• Task requirements:
The output must contain exactly the lines from the top of the listing below through the line containing "(316, 69) = (184, 278): purple", and no pictures.

• Data extracts:
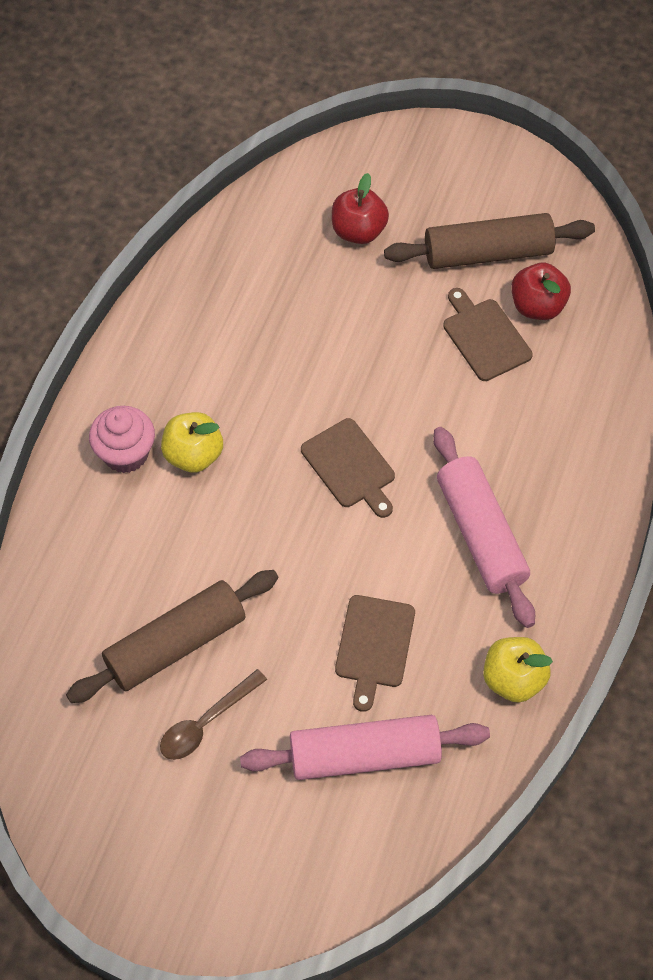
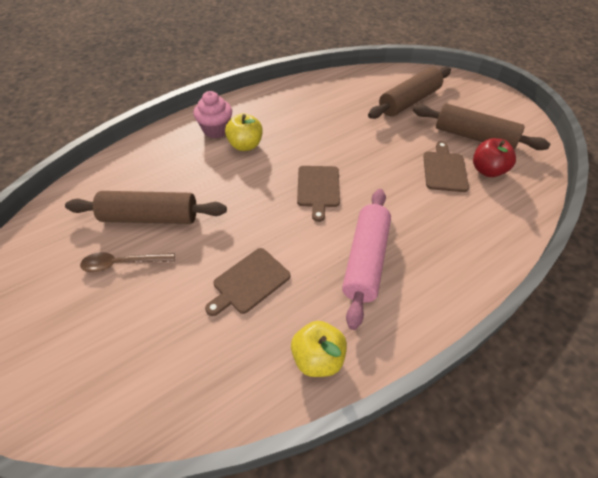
camera: 35 degrees right, 10 degrees down
(358, 231) = (409, 101): red apple -> brown rolling pin
(364, 754) = (184, 341): pink rolling pin -> none

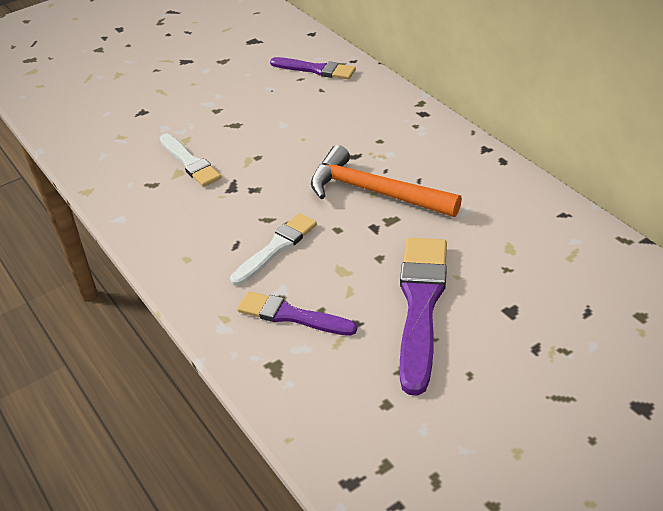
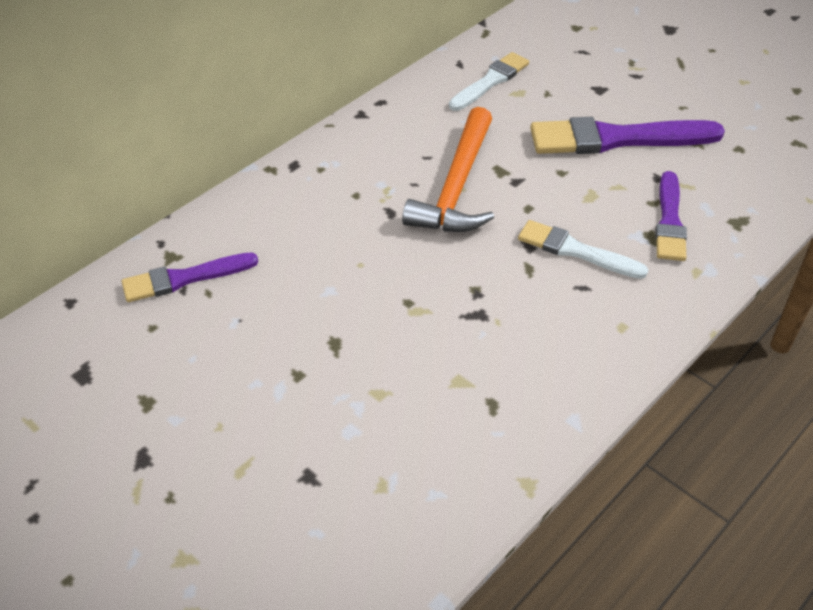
camera: 105 degrees left, 5 degrees up
(190, 162) = (434, 372): white brush -> white brush (490, 81)
(316, 69) = (184, 278): purple brush -> purple brush turned 120 degrees counterclockwise

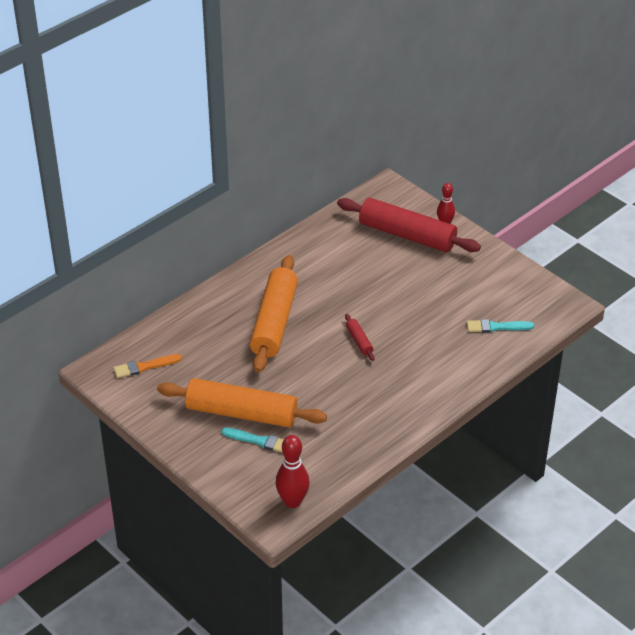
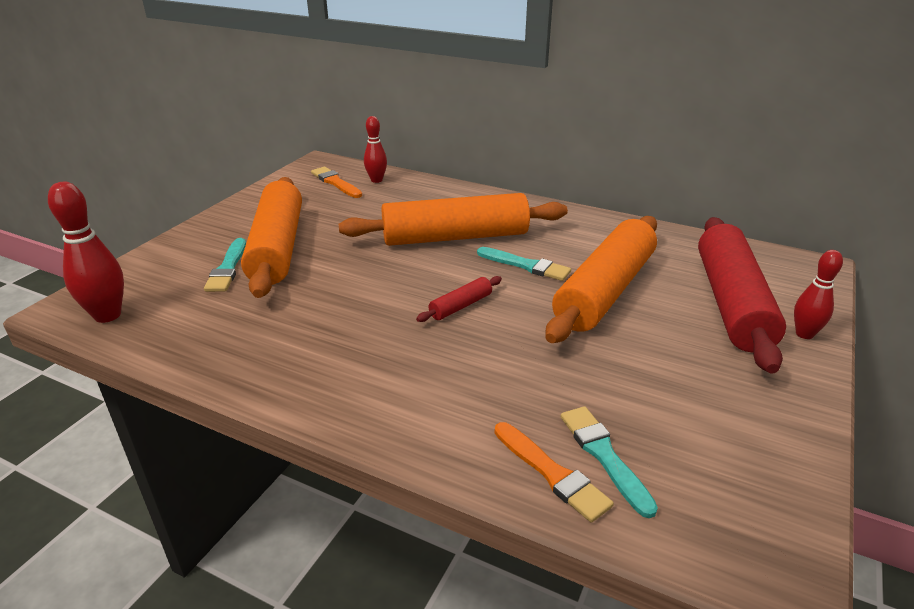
camera: 70 degrees right, 10 degrees down
(154, 342) = (376, 180): none -> red bowling pin
(328, 300) = (526, 265): none -> turquoise brush
(372, 278) = (605, 291): none -> orange rolling pin
(500, 346) = (552, 473): none -> orange brush

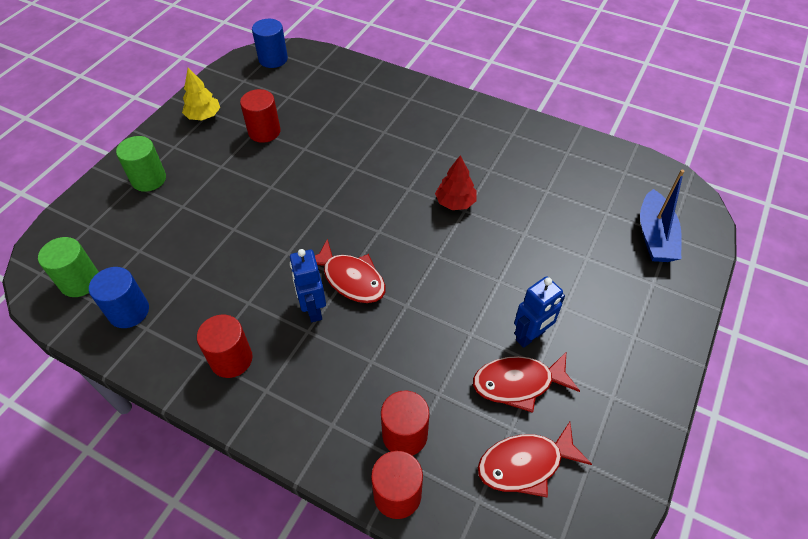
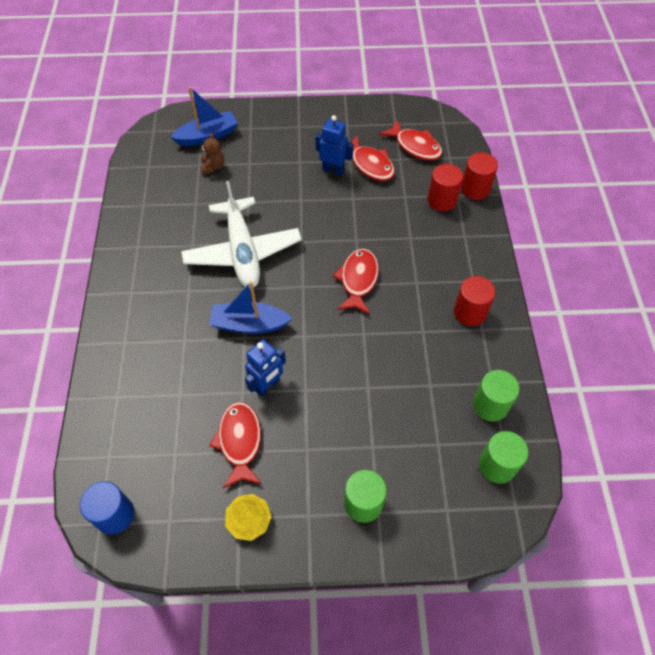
camera: 120 degrees left, 5 degrees up
(129, 311) = (490, 405): blue cylinder -> green cylinder
(264, 132) = (240, 442): red cylinder -> red fish
(313, 309) = (398, 288): blue robot -> blue robot (267, 385)
(366, 176) = (249, 324): none -> blue boat
(455, 202) = (242, 251): red tree -> white plane
(597, 222) = (213, 167): none -> brown teddy bear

• Task solution:
camera: 35 degrees right, 10 degrees down
(358, 231) = (409, 101): red apple -> brown rolling pin
(364, 754) = (184, 341): pink rolling pin -> none

camera: 105 degrees left, 5 degrees up
(190, 162) = (434, 372): white brush -> white brush (490, 81)
(316, 69) = (184, 278): purple brush -> purple brush turned 120 degrees counterclockwise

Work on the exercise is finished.